### Task instructions
Copy each line that contains the string "bookcase", taking them from the material.

──────── Material provided ────────

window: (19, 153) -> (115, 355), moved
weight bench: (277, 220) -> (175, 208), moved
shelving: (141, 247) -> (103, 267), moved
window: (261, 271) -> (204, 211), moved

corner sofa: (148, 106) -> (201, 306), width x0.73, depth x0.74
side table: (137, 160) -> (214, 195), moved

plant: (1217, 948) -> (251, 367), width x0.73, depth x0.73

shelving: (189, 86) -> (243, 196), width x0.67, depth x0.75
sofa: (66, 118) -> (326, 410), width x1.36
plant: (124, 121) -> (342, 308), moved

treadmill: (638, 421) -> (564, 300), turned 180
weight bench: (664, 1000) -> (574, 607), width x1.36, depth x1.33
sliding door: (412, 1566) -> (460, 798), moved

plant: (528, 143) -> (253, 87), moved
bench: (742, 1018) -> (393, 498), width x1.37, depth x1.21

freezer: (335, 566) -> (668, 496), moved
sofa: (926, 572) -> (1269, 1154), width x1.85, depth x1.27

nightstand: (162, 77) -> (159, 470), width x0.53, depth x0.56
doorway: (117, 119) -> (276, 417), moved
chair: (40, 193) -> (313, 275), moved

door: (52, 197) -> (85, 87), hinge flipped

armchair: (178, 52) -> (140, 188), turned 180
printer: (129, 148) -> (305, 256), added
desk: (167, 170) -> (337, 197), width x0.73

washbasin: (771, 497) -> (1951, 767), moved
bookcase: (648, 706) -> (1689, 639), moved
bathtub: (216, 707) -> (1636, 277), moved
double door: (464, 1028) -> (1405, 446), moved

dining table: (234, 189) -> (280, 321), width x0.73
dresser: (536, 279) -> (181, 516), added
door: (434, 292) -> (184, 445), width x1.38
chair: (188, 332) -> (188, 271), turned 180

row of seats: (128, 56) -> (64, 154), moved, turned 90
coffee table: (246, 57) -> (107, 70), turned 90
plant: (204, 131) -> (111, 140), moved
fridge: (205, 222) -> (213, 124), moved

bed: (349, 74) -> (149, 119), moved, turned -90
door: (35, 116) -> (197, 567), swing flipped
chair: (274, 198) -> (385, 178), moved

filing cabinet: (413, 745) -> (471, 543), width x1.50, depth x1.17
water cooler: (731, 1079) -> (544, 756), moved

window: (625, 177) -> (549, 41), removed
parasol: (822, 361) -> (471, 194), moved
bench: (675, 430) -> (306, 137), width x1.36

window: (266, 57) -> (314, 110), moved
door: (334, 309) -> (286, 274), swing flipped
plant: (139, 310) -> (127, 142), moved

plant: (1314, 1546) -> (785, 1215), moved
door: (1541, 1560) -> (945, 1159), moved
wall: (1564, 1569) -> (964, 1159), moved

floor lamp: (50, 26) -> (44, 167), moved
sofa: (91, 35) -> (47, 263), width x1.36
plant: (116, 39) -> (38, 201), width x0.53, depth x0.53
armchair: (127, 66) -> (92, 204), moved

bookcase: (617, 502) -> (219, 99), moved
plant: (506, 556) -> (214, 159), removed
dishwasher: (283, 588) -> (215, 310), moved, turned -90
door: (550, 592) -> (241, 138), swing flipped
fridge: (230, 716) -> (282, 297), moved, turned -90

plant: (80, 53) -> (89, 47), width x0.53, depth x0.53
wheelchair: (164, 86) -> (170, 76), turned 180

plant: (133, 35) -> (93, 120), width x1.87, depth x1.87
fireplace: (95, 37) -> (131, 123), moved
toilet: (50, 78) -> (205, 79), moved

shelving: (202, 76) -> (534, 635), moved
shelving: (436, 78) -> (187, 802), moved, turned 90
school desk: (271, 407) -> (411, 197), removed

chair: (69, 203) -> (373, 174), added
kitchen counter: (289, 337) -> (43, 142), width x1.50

────────

### Finished task
bookcase: (648, 706) -> (1689, 639), moved
bookcase: (617, 502) -> (219, 99), moved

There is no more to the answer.